:: Aim of the exercise ::
Exactly the lines starting at the line containing "Crestix: [154,398,204,448] ->" and ending at the line containing "video5.html: [397,113,436,163] ->" are to be written out from the listing below, both included.

:: Data extracts ::
_ _ _ _ _
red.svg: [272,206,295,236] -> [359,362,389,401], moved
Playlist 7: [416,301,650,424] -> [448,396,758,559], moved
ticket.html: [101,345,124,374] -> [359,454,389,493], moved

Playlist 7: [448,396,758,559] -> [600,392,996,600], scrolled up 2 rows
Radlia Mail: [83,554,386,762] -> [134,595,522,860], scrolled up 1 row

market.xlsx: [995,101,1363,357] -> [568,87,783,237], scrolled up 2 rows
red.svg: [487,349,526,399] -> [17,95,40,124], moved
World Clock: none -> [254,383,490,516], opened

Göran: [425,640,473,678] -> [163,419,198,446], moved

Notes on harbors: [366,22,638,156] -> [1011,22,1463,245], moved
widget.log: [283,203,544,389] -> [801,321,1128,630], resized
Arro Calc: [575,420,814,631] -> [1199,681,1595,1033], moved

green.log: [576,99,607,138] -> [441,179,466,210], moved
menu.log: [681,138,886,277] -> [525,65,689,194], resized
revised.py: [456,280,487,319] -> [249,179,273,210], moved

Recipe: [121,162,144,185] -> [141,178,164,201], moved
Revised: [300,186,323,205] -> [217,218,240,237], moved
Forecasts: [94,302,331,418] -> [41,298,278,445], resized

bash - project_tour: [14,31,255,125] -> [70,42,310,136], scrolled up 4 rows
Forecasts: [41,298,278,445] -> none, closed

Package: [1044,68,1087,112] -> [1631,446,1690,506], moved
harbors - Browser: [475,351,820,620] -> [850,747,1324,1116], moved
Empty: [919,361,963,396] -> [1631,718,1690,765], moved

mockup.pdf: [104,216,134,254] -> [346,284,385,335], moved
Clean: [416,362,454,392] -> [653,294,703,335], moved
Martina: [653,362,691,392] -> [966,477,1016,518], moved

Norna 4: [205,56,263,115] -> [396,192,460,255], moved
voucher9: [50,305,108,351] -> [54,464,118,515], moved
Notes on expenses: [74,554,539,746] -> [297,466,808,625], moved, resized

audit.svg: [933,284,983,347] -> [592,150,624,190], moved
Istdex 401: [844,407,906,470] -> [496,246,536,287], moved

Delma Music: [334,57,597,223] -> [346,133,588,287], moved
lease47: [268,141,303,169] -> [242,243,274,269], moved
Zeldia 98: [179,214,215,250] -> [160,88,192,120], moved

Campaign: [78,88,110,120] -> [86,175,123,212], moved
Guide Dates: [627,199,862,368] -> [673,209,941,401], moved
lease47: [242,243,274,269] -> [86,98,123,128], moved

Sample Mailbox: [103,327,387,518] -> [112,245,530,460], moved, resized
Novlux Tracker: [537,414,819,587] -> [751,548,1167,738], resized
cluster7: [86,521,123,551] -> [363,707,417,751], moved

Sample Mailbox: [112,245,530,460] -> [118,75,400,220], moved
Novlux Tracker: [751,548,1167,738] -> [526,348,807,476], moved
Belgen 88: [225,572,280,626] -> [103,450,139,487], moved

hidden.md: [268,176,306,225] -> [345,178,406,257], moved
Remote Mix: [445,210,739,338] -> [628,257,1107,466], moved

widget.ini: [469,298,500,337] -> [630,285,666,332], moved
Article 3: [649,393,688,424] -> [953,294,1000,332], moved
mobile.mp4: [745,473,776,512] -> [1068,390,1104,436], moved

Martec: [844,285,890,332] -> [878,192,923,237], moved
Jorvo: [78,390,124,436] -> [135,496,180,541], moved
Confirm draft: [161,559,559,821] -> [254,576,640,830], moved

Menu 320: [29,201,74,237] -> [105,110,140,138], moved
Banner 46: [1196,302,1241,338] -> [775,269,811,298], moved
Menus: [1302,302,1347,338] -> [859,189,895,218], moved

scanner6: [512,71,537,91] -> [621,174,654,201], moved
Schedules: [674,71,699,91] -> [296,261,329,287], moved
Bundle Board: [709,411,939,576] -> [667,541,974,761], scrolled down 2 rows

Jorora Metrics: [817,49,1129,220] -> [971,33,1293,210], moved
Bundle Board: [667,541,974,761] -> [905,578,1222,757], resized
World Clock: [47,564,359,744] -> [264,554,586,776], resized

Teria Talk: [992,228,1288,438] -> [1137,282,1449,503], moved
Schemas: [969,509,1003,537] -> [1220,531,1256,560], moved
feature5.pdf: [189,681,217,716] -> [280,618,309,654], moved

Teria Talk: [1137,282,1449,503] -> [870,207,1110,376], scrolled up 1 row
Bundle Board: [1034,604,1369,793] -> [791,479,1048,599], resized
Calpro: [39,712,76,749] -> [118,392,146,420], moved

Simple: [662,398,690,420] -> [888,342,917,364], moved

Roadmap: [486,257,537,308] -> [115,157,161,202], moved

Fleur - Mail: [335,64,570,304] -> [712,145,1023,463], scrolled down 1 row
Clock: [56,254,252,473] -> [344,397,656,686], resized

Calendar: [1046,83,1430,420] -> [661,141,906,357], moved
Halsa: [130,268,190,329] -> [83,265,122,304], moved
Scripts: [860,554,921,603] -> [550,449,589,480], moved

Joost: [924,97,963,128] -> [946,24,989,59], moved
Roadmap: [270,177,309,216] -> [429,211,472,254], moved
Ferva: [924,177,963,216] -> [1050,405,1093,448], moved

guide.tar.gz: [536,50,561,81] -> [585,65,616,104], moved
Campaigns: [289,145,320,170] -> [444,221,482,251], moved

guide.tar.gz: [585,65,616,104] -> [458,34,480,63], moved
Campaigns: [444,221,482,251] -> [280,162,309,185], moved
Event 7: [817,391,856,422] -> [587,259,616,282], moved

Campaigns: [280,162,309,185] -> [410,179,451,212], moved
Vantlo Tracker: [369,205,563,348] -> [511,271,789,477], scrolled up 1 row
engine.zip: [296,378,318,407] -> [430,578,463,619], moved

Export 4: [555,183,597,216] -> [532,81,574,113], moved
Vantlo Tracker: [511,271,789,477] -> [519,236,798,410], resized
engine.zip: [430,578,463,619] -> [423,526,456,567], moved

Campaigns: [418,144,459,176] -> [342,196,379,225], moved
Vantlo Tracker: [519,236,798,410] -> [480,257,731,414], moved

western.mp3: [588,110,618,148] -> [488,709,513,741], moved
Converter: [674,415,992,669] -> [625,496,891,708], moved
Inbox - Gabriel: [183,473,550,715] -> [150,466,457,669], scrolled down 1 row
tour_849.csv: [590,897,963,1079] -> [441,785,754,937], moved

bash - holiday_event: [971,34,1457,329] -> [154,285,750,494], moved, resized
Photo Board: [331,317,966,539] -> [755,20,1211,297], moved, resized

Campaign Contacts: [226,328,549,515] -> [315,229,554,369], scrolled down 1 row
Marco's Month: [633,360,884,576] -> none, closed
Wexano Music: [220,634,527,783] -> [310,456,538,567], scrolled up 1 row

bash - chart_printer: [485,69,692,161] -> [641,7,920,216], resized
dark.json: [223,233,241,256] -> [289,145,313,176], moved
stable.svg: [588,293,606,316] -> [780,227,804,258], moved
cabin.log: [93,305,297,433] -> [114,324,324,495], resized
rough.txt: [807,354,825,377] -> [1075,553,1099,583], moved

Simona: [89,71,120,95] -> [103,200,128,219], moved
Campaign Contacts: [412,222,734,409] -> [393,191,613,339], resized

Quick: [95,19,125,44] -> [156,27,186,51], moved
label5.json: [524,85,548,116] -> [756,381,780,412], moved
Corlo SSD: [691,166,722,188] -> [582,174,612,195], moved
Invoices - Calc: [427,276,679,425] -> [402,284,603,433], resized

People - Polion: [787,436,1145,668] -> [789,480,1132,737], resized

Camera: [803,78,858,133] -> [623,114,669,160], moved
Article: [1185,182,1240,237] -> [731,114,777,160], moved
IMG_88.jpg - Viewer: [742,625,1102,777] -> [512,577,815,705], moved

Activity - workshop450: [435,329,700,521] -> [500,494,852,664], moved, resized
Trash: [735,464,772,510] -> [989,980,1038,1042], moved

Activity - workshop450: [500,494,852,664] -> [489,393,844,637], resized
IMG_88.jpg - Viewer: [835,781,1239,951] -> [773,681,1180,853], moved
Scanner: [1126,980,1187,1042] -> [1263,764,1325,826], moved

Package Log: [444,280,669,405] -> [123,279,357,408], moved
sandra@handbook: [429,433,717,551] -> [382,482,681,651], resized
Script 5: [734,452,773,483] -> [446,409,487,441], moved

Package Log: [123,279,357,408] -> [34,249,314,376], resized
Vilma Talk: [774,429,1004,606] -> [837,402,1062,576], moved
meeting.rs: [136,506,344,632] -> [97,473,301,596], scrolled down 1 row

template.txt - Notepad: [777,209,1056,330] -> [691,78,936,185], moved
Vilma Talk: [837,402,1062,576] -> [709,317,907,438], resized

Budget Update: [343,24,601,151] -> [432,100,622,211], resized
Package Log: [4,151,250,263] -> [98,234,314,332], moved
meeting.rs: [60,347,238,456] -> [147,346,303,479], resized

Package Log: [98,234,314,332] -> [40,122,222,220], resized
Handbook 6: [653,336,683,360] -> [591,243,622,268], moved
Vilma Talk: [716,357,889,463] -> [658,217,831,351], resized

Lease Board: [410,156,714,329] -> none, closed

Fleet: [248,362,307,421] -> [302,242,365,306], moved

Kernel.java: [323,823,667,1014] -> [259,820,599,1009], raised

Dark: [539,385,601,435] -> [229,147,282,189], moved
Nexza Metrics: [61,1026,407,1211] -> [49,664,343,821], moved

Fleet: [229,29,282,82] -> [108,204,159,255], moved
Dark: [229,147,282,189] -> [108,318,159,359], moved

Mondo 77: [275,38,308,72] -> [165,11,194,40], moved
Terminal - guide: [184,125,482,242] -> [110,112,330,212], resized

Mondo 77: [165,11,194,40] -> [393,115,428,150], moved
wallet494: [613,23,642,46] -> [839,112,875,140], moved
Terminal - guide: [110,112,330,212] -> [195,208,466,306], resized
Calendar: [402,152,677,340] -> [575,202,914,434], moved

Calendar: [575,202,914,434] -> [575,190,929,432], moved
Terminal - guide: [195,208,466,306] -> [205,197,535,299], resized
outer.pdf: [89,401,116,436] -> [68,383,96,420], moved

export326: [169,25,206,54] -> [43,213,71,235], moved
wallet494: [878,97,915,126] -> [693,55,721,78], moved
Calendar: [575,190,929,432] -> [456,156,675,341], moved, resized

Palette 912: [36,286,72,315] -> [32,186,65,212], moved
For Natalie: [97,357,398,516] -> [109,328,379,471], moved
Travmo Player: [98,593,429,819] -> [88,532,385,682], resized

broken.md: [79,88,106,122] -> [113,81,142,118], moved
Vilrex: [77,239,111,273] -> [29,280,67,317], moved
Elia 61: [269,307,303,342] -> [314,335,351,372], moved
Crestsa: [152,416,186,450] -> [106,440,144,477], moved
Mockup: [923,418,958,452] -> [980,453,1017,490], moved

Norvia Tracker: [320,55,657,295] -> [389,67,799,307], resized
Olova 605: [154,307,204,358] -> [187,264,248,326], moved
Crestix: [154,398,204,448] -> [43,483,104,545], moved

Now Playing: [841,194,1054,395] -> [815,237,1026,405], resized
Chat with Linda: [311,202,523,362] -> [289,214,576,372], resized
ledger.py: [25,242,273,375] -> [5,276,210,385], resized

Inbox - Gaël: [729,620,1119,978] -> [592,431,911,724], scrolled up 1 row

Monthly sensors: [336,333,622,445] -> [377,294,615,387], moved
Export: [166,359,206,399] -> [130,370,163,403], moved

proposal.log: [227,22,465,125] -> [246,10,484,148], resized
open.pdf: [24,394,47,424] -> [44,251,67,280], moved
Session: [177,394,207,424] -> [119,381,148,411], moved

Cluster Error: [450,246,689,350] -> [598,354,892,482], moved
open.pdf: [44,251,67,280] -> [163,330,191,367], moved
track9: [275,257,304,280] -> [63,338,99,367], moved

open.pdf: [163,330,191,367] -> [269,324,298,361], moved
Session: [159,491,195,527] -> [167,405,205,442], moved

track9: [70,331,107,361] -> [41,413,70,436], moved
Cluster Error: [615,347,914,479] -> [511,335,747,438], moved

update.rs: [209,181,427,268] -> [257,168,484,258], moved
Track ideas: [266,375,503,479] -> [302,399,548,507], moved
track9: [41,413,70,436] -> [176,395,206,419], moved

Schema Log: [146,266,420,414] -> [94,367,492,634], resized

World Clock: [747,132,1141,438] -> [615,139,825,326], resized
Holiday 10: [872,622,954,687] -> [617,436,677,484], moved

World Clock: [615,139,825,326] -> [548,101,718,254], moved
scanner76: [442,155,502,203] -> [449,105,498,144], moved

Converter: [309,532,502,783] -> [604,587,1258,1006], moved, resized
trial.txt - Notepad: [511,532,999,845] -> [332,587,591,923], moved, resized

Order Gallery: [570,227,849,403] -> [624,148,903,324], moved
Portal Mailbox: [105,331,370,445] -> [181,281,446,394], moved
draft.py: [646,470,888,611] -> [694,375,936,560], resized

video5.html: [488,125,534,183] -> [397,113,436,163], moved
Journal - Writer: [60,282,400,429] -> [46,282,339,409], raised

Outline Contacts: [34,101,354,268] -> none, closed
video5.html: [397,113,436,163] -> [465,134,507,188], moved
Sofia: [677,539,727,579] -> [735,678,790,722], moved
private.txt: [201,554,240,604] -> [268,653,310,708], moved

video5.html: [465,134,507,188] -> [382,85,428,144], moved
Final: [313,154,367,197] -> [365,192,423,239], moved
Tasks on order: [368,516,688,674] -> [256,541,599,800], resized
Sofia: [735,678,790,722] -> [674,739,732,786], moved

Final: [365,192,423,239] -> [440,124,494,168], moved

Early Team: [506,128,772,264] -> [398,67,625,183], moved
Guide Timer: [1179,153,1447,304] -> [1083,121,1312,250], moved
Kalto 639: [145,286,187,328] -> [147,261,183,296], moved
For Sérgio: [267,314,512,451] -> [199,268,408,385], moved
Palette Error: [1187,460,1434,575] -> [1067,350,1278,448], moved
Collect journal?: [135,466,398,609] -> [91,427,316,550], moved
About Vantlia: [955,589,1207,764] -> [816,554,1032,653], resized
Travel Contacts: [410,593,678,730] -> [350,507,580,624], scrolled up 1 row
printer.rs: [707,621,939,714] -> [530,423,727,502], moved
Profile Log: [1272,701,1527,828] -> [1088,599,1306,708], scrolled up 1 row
_ _ _ _ _
:: Answer space ::
Crestix: [154,398,204,448] -> [43,483,104,545], moved

Now Playing: [841,194,1054,395] -> [815,237,1026,405], resized
Chat with Linda: [311,202,523,362] -> [289,214,576,372], resized
ledger.py: [25,242,273,375] -> [5,276,210,385], resized

Inbox - Gaël: [729,620,1119,978] -> [592,431,911,724], scrolled up 1 row

Monthly sensors: [336,333,622,445] -> [377,294,615,387], moved
Export: [166,359,206,399] -> [130,370,163,403], moved

proposal.log: [227,22,465,125] -> [246,10,484,148], resized
open.pdf: [24,394,47,424] -> [44,251,67,280], moved
Session: [177,394,207,424] -> [119,381,148,411], moved

Cluster Error: [450,246,689,350] -> [598,354,892,482], moved
open.pdf: [44,251,67,280] -> [163,330,191,367], moved
track9: [275,257,304,280] -> [63,338,99,367], moved

open.pdf: [163,330,191,367] -> [269,324,298,361], moved
Session: [159,491,195,527] -> [167,405,205,442], moved

track9: [70,331,107,361] -> [41,413,70,436], moved
Cluster Error: [615,347,914,479] -> [511,335,747,438], moved

update.rs: [209,181,427,268] -> [257,168,484,258], moved
Track ideas: [266,375,503,479] -> [302,399,548,507], moved
track9: [41,413,70,436] -> [176,395,206,419], moved

Schema Log: [146,266,420,414] -> [94,367,492,634], resized

World Clock: [747,132,1141,438] -> [615,139,825,326], resized
Holiday 10: [872,622,954,687] -> [617,436,677,484], moved

World Clock: [615,139,825,326] -> [548,101,718,254], moved
scanner76: [442,155,502,203] -> [449,105,498,144], moved

Converter: [309,532,502,783] -> [604,587,1258,1006], moved, resized
trial.txt - Notepad: [511,532,999,845] -> [332,587,591,923], moved, resized

Order Gallery: [570,227,849,403] -> [624,148,903,324], moved
Portal Mailbox: [105,331,370,445] -> [181,281,446,394], moved
draft.py: [646,470,888,611] -> [694,375,936,560], resized

video5.html: [488,125,534,183] -> [397,113,436,163], moved
Journal - Writer: [60,282,400,429] -> [46,282,339,409], raised

Outline Contacts: [34,101,354,268] -> none, closed
video5.html: [397,113,436,163] -> [465,134,507,188], moved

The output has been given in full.